*TASK REQUIREMENTS*:
Output the data below exactly as it is, dropping the pictures from your copy.
# # # #
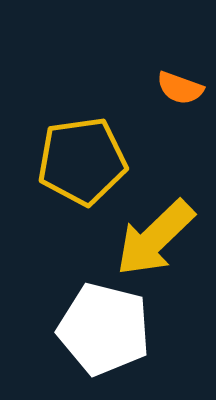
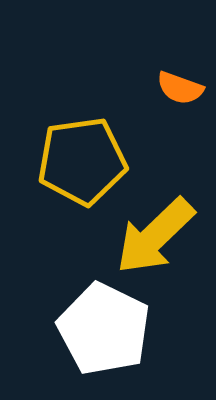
yellow arrow: moved 2 px up
white pentagon: rotated 12 degrees clockwise
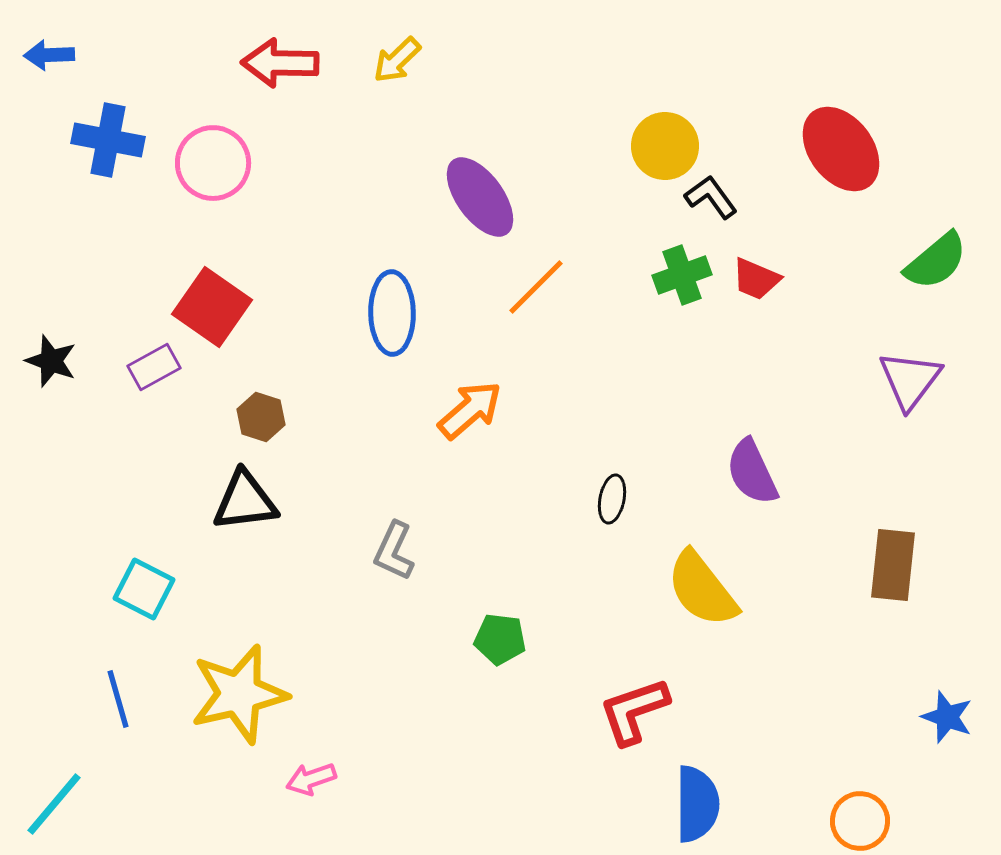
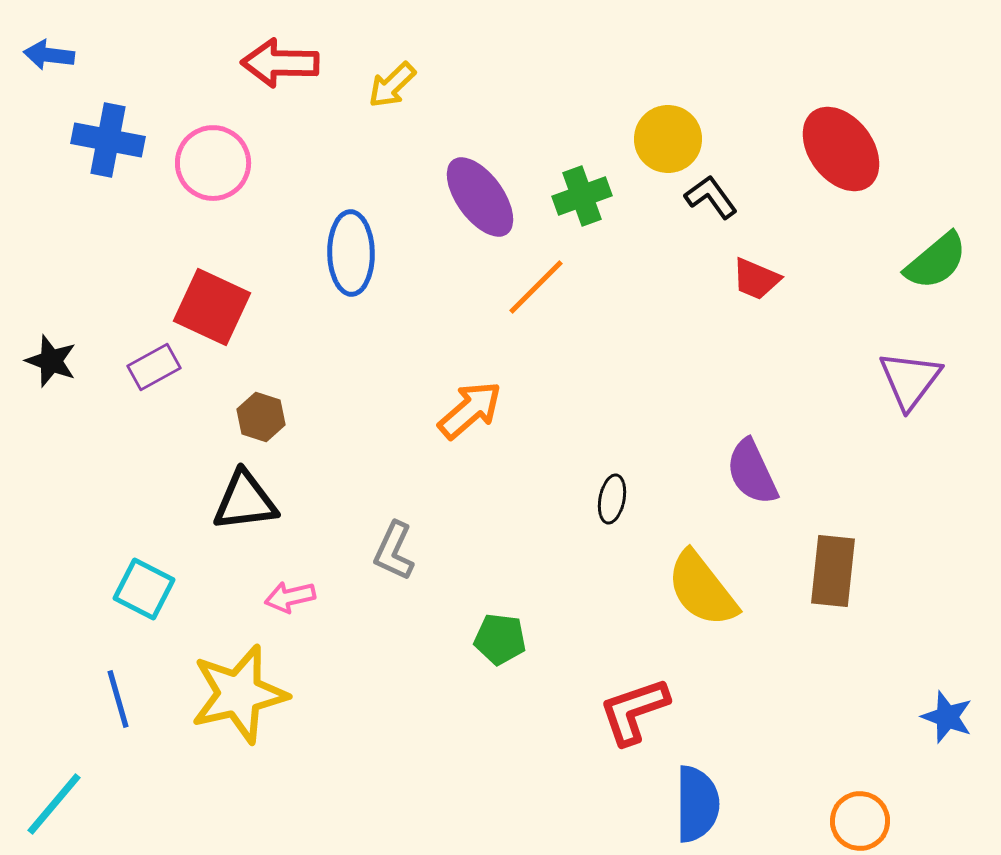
blue arrow: rotated 9 degrees clockwise
yellow arrow: moved 5 px left, 25 px down
yellow circle: moved 3 px right, 7 px up
green cross: moved 100 px left, 79 px up
red square: rotated 10 degrees counterclockwise
blue ellipse: moved 41 px left, 60 px up
brown rectangle: moved 60 px left, 6 px down
pink arrow: moved 21 px left, 182 px up; rotated 6 degrees clockwise
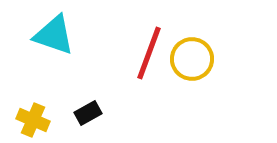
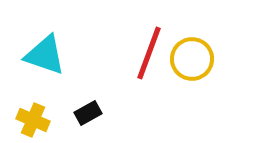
cyan triangle: moved 9 px left, 20 px down
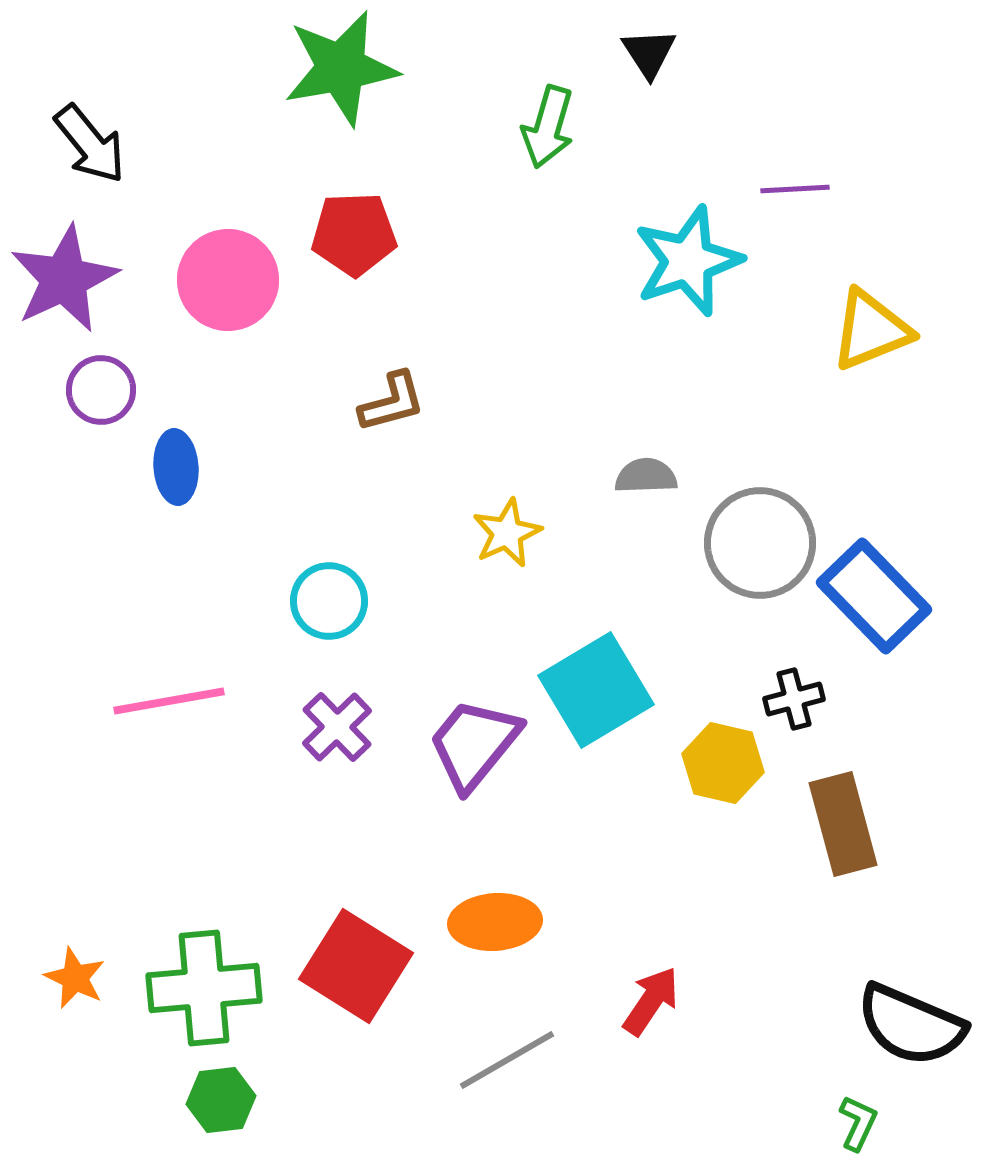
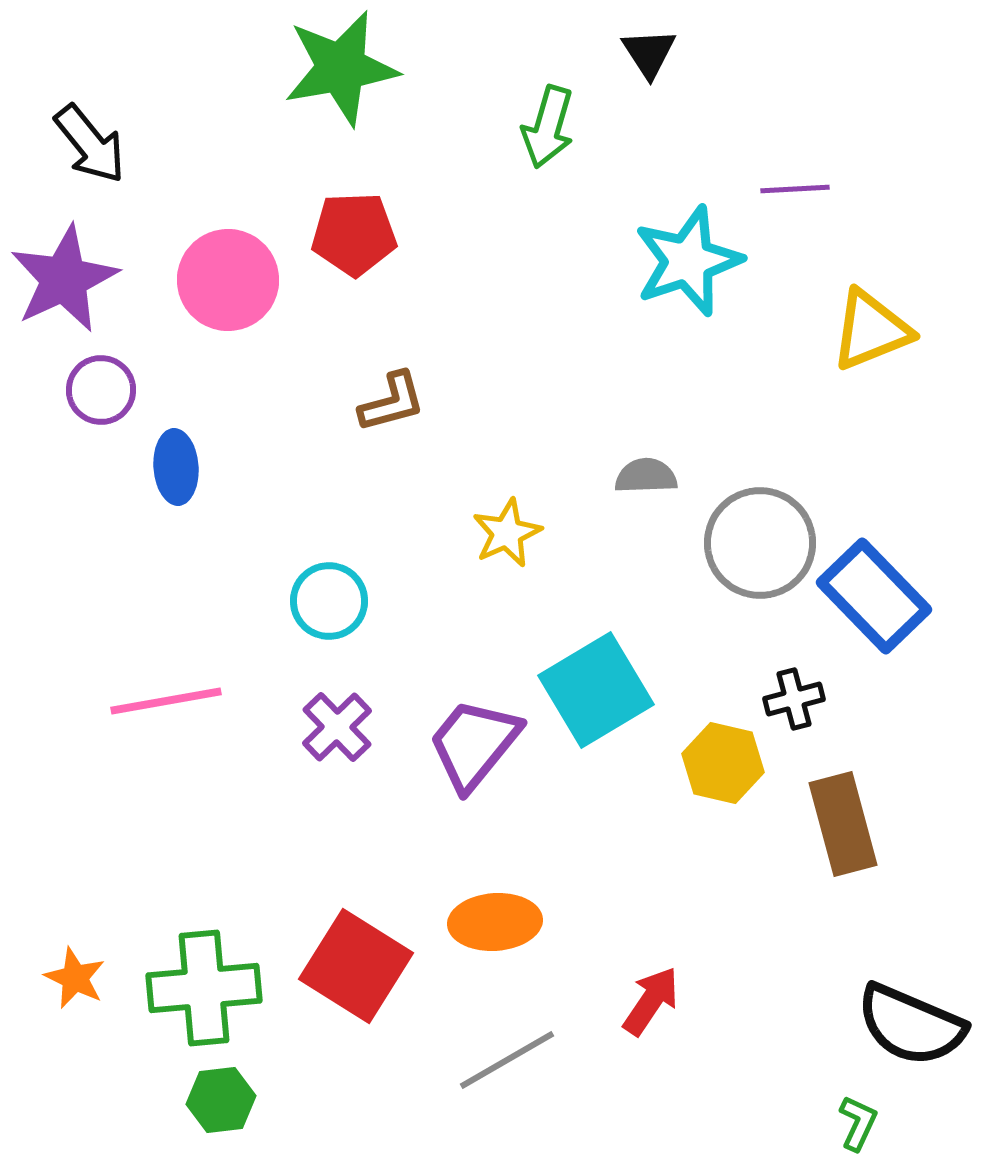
pink line: moved 3 px left
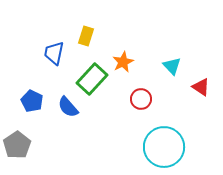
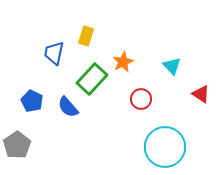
red triangle: moved 7 px down
cyan circle: moved 1 px right
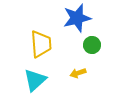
# # # #
*OUTPUT BELOW*:
yellow arrow: moved 2 px up
white pentagon: rotated 12 degrees clockwise
blue arrow: rotated 9 degrees clockwise
yellow arrow: moved 5 px left, 25 px down
yellow circle: moved 3 px right, 7 px up
green cross: moved 100 px left, 79 px up
red square: rotated 10 degrees counterclockwise
blue ellipse: moved 41 px left, 60 px up
brown rectangle: moved 60 px left, 6 px down
pink arrow: moved 21 px left, 182 px up; rotated 6 degrees clockwise
cyan triangle: moved 9 px left, 20 px down
pink line: moved 3 px left
red triangle: moved 7 px down
cyan circle: moved 1 px right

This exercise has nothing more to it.